──────── Entries provided

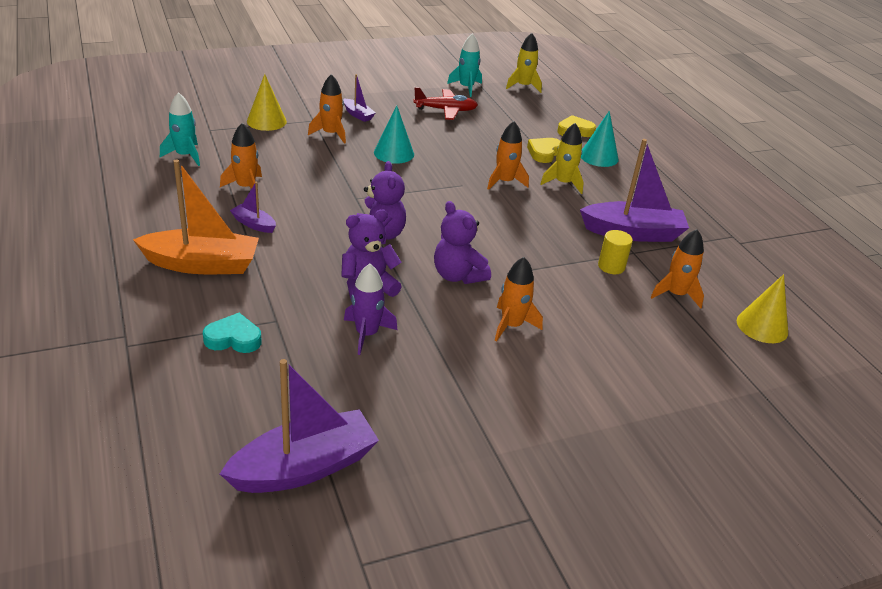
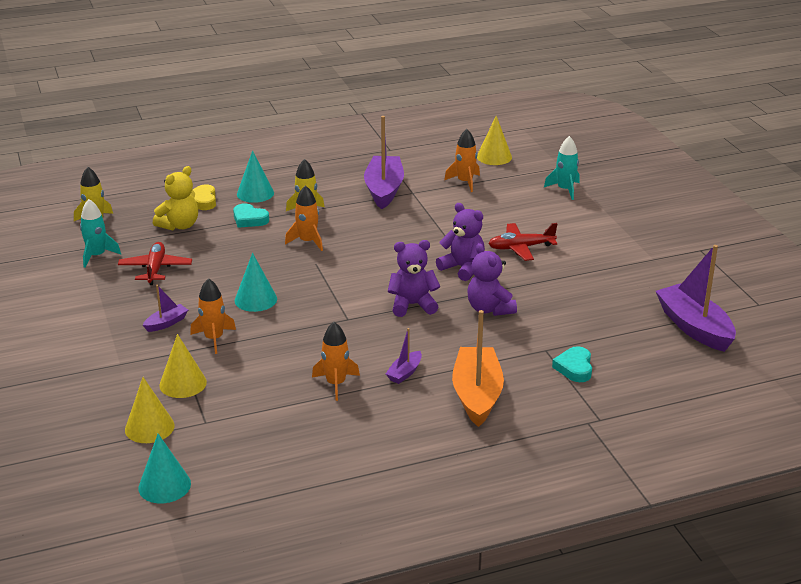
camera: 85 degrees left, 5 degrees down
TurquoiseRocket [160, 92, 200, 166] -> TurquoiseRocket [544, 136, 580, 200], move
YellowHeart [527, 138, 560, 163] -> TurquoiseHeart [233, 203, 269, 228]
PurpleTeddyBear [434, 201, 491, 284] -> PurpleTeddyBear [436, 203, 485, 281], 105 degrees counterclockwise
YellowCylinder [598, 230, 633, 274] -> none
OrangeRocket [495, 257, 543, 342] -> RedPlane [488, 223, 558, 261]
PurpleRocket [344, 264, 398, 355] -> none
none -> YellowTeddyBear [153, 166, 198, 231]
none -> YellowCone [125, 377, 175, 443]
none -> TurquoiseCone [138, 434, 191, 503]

────────────────
──────── Entries provided

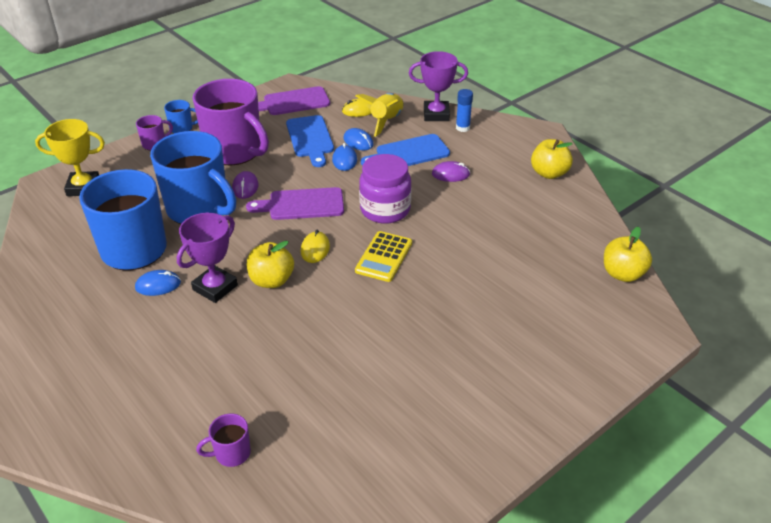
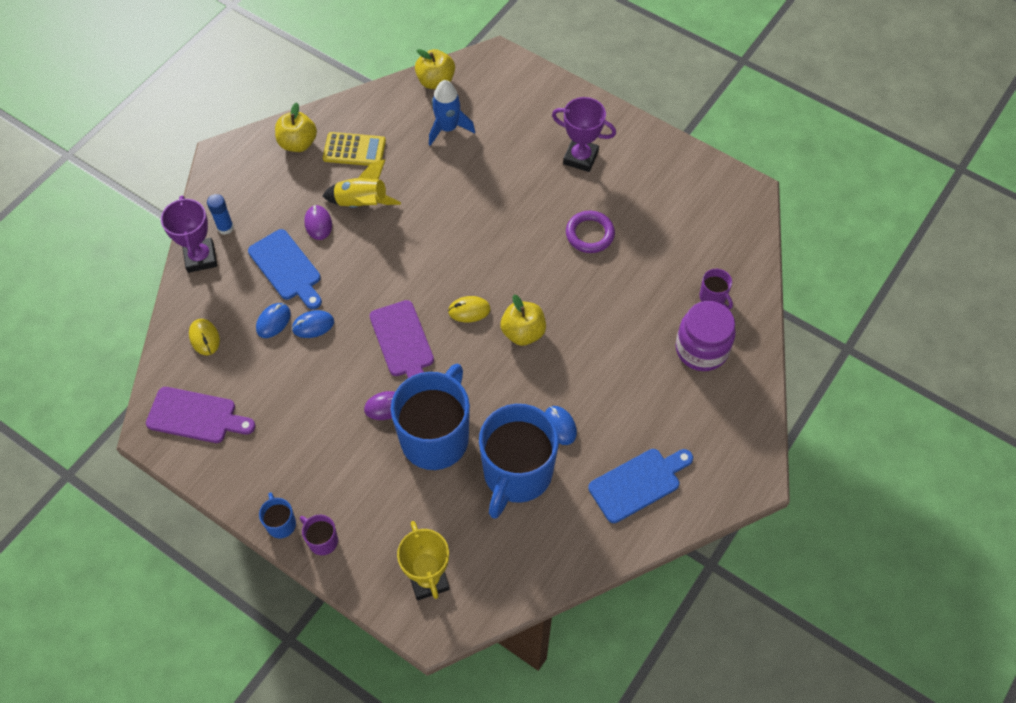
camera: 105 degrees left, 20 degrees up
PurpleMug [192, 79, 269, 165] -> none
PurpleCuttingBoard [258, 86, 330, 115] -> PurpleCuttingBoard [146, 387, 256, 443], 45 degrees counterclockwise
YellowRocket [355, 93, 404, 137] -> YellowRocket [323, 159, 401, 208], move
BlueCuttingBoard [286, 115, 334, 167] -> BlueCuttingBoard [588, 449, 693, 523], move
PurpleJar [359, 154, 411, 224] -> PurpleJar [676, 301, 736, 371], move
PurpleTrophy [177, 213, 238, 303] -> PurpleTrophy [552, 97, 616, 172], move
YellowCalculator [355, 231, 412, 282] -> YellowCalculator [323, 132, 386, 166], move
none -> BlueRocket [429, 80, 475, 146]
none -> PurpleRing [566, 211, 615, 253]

────────────────
──────── Entries provided

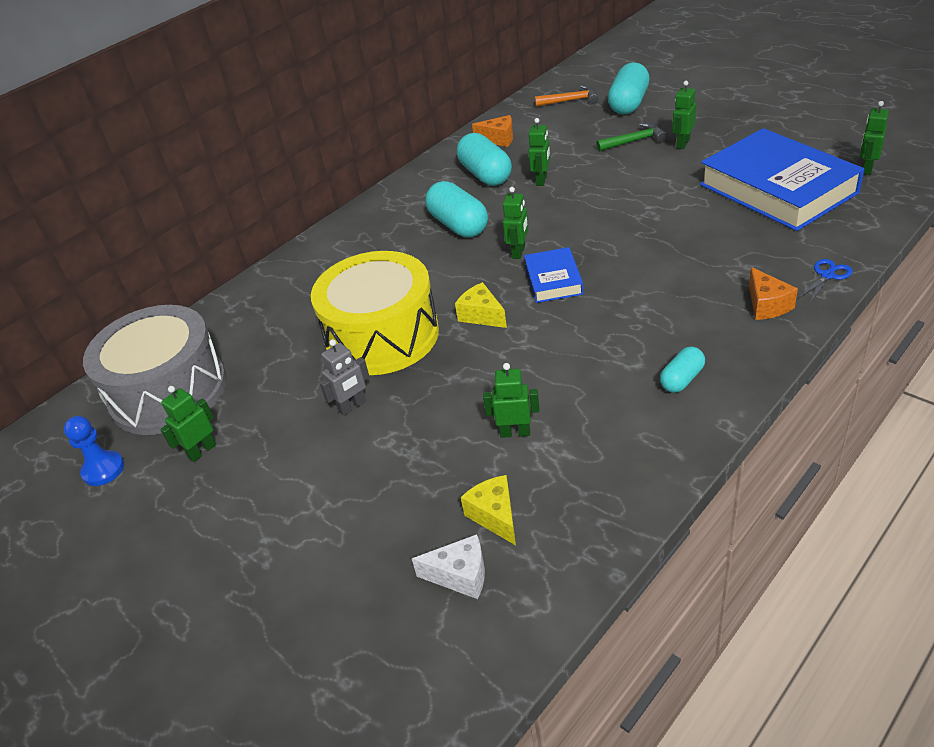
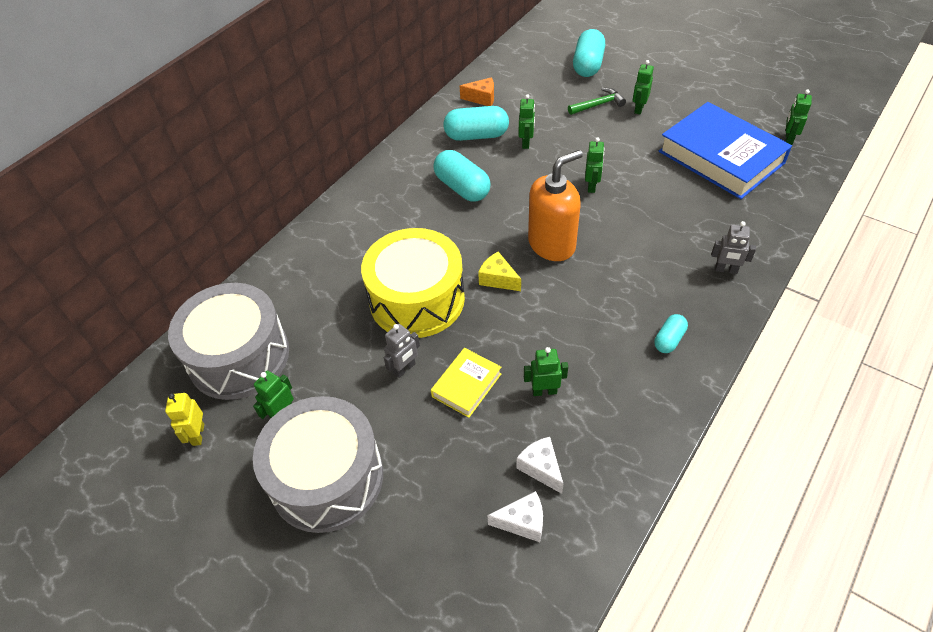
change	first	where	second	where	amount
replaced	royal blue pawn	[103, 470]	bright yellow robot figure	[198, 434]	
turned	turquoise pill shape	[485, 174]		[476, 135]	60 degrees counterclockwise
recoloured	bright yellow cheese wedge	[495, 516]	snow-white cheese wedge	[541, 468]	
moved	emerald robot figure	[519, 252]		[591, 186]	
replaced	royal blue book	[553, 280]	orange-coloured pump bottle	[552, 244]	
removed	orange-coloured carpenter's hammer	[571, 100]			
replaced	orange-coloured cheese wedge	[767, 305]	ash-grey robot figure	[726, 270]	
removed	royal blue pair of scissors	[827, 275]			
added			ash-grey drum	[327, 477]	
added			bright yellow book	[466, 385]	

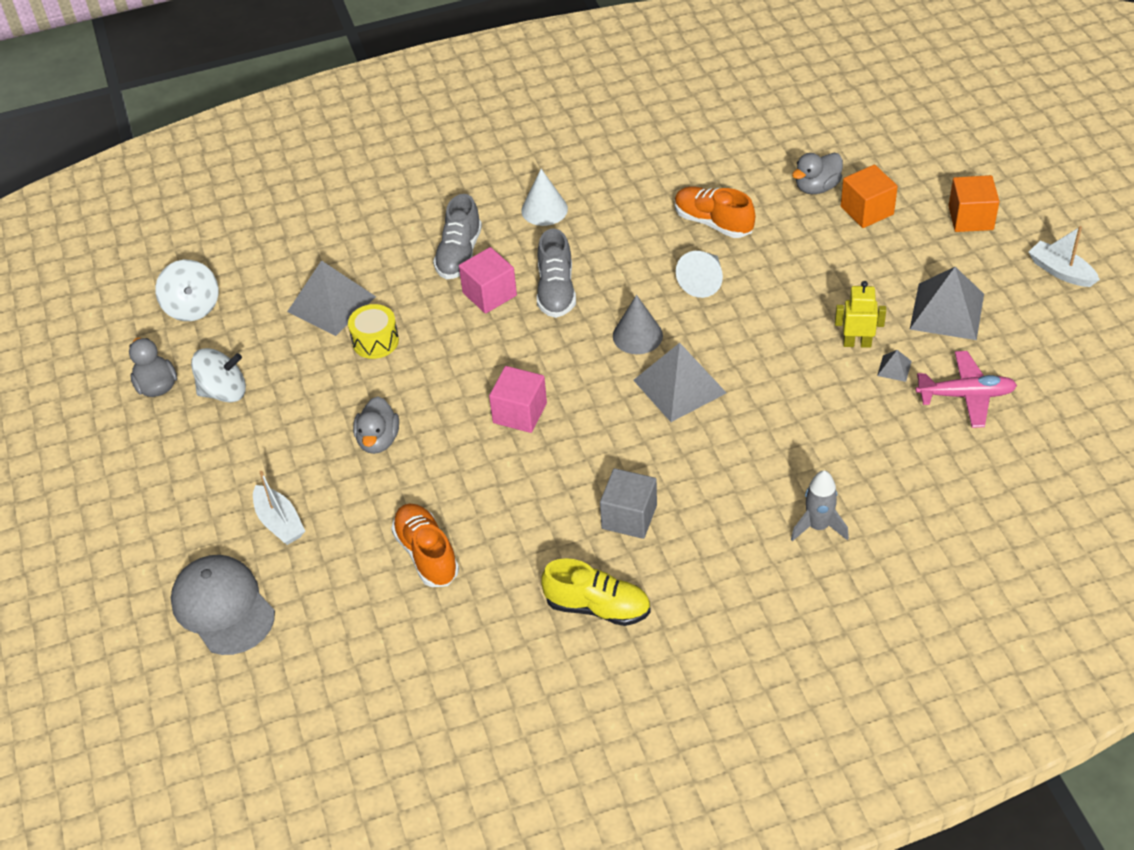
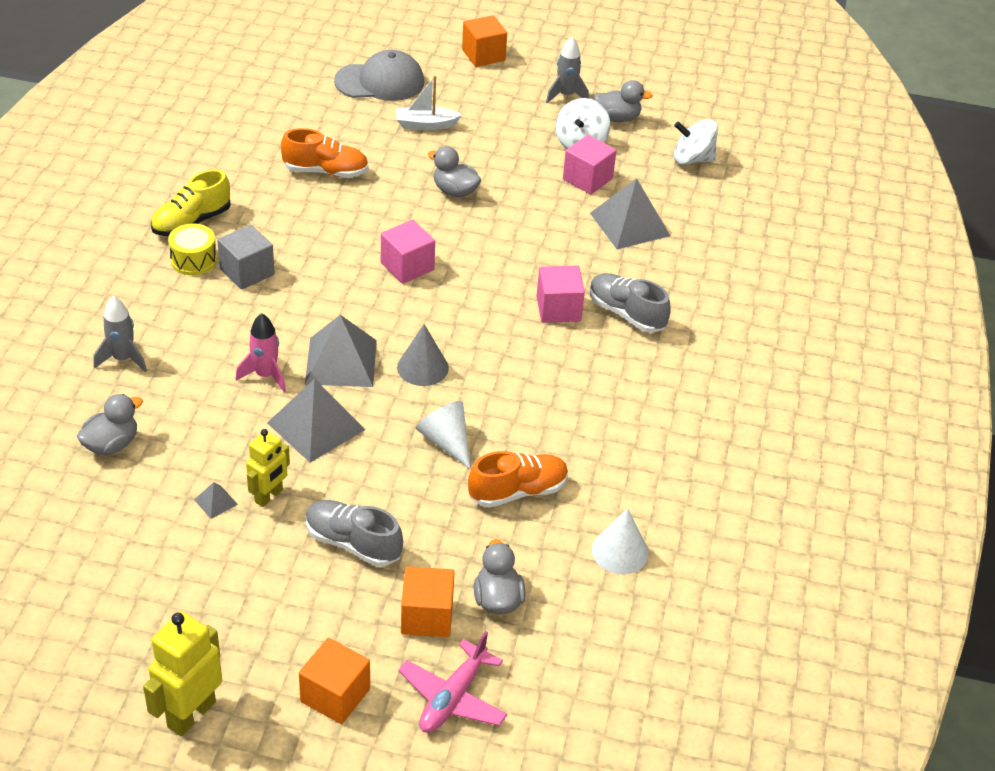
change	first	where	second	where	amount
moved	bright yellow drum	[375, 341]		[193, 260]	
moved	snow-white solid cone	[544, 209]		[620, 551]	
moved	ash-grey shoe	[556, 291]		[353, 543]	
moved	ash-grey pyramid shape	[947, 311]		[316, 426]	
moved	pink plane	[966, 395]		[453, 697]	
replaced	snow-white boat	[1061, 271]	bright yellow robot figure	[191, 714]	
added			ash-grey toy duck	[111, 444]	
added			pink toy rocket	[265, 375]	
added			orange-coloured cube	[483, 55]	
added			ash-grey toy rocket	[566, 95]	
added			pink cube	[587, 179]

────────────────

Where the word "royal" occurs in a line of the records, copy that line.

● Output for this exercise
replaced	royal blue pawn	[103, 470]	bright yellow robot figure	[198, 434]	
replaced	royal blue book	[553, 280]	orange-coloured pump bottle	[552, 244]	
removed	royal blue pair of scissors	[827, 275]			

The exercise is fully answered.